*What this task involves*
Count the lines in the records below that contain the word "Saxophone", and reply with only that number.

[Dataset excerpt]
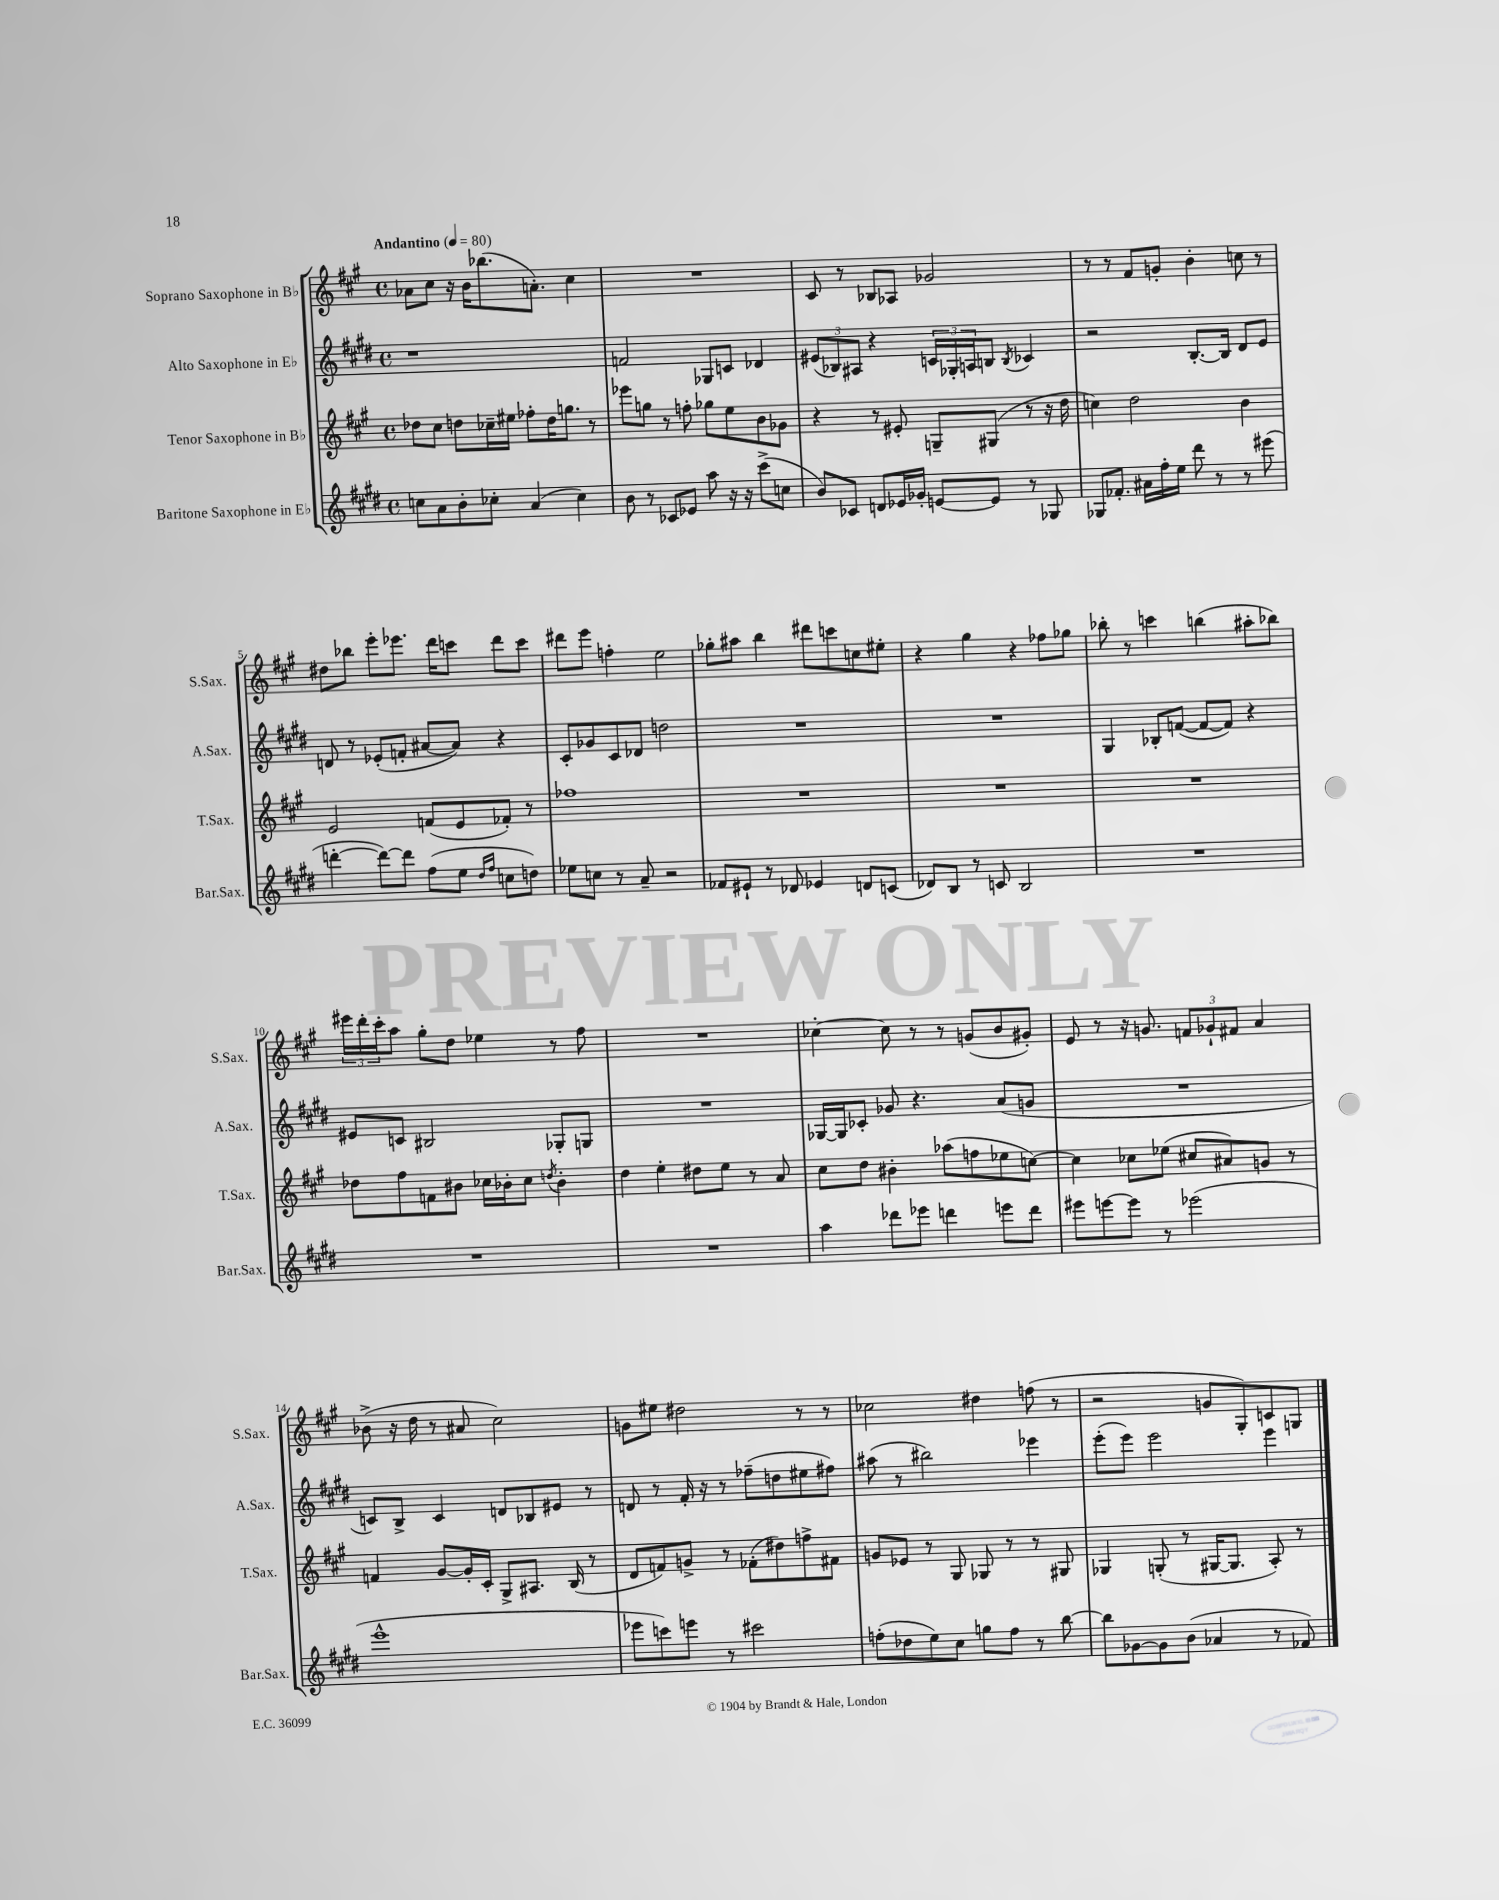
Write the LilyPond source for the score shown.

<<
\new StaffGroup <<
\new Staff = "s0" \with { instrumentName = "Soprano Saxophone in Bb" shortInstrumentName = "S.Sax." } {
    \clef treble \key a \major \defaultTimeSignature \time 4/4 \tempo "Andantino" 4 = 80
    aes'8 cis''8 r16 b'16 bes''8.( a'8.-.) cis''4 |
    R1 |
    cis'8 r8 bes8 aes8 ges'2 |
    r8 r8 fis'8 g'8-. b'4-. c''8 r8 |
    dis''8 bes''8 e'''8-. ees'''8. d'''16 c'''8 d'''8 c'''8 |
    dis'''8 e'''8 f''4-. e''2 |
    ges''8-. ais''8 b''4 dis'''8 c'''8 c''8 eis''8-. |
    r4 gis''4 r4 fes''8 ges''8 |
    bes''8-. r8 c'''4 b''4( ais''8-. bes''8) |
    \tuplet 3/2 { eis'''16 d'''16-. cis'''16-. } a''8 gis''8-. d''8 ees''4 r8 fis''8 |
    R1 |
    ces''4~-. ces''8 r8 r8 g'8( b'8 gis'8-.) |
    e'8 r8 r16 g'8. \tuplet 3/2 { f'8 ges'8-! fis'8 } a'4 |
    bes'8->( r16 d''16 r8 ais'8 cis''2) |
    g'8 eis''8 dis''2 r8 r8 |
    ces''2 dis''4 f''8( r8 |
    r2 g'8 gis8-.) c'8 g8 \bar "|." |
}
\new Staff = "s1" \with { instrumentName = "Alto Saxophone in Eb" shortInstrumentName = "A.Sax." } {
    \clef treble \key e \major \defaultTimeSignature \time 4/4
    r1 |
    f'2 ges8 c'8 des'4 |
    \tuplet 3/2 { eis'8( bes8) ais8 } r4 \tuplet 3/2 { c'16 ges16-. a16 } b8 \acciaccatura { b8 } ces'4 |
    r2 b8.~-. b16 dis'8 e'8 |
    d'8 r8 ees'8-.( f'8-. ais'8~ ais'8) r4 |
    cis'8-. ges'8 cis'8 des'8 d''2 |
    R1 |
    R1 |
    gis4 bes8-. f'8~( f'8~ f'8) r4 |
    eis'8 c'8 bis2 ges8-. g8 |
    R1 |
    ges16~ ges16 ces'8-. ges'8 r4. a'8( g'8 |
    R1 |
    c'8) b8-> c'4 d'8 bes8 eis'8 r8 |
    d'8 r8 fis'16-. r16 r8 fes''8--( d''8 eis''8 fis''8) |
    ais''8( r8 bis''2) ees'''4 |
    e'''8-.( e'''8) e'''2 e'''4 \bar "|." |
}
\new Staff = "s2" \with { instrumentName = "Tenor Saxophone in Bb" shortInstrumentName = "T.Sax." } {
    \clef treble \key a \major \defaultTimeSignature \time 4/4
    des''8 cis''8 d''8 ces''16-- eis''16 fes''8-. d''16 g''8. r8 |
    ees'''8 g''8 r8 f''8-. ges''8 e''8 b'8 ges'8 |
    r4 r8 eis'8-. g8-- gis8( r8 r16 d''16 |
    c''4) d''2 b'4 |
    e'2 f'8( e'8 fes'8-.) r8 |
    fes''1 |
    R1 |
    R1 |
    R1 |
    des''8 fis''8 f'8 bis'8 ces''16 bes'16-. ces''8 \acciaccatura { d''8 } bes'4-. |
    d''4 e''4-. dis''8 e''8 r8 a'8 |
    cis''8 d''8 bis'4-. aes''8( f''8 ees''8 c''8~) |
    c''4 ces''8 ees''8( cis''8 ais'8) g'8 r8 |
    f'4 gis'8~ gis'16-. cis'16-. gis8-> ais8. b16( r8 |
    d'8 f'8) g'8-> r8 fes'8-.( dis''8) f''8-> fis'8 |
    g'8 ees'8 r8 gis8 ges8 r8 r8 gis8 |
    ges4 g8-.( r8 gis16~ gis8. a8-.) r8 \bar "|." |
}
\new Staff = "s3" \with { instrumentName = "Baritone Saxophone in Eb" shortInstrumentName = "Bar.Sax." } {
    \clef treble \key e \major \defaultTimeSignature \time 4/4
    c''8 a'8 b'8-. ces''8-. a'4( ces''4) |
    b'8 r8 ces'8 ees'8 a''8 r16 r16 cis'''8->( c''8 |
    b'8) ces'8 d'8 ees'16 ges'16-. e'8~ e'8 r8 ges8 |
    ges8 fes'8.-. ais'16 fis''16-. e''16 dis'''8 r8 r8 eis'''8( |
    d'''4~-. d'''8~) d'''8 fis''8( e''8 \grace { dis''16 fis''16 } c''8 d''8) |
    ees''8 c''8 r8 a'8-- r2 |
    fes'8 eis'8-! r8 des'8 ees'4 d'8 c'8( |
    des'8) b8 r8 c'8 b2 |
    R1 |
    R1 |
    R1 |
    a''4 des'''8 ees'''8 d'''4 e'''8 d'''8 |
    eis'''8 e'''8~ e'''8 r8 ees'''2( |
    e'''1-^ |
    ees'''8 c'''8) e'''8 r8 cis'''2 |
    f''8-.( des''8 e''8) cis''8 g''8 f''8 r8 b''8~ |
    b''8 ges'8~ ges'8 b'8( aes'4 r8 fes'8) \bar "|." |
}
>>
>>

*The output*
4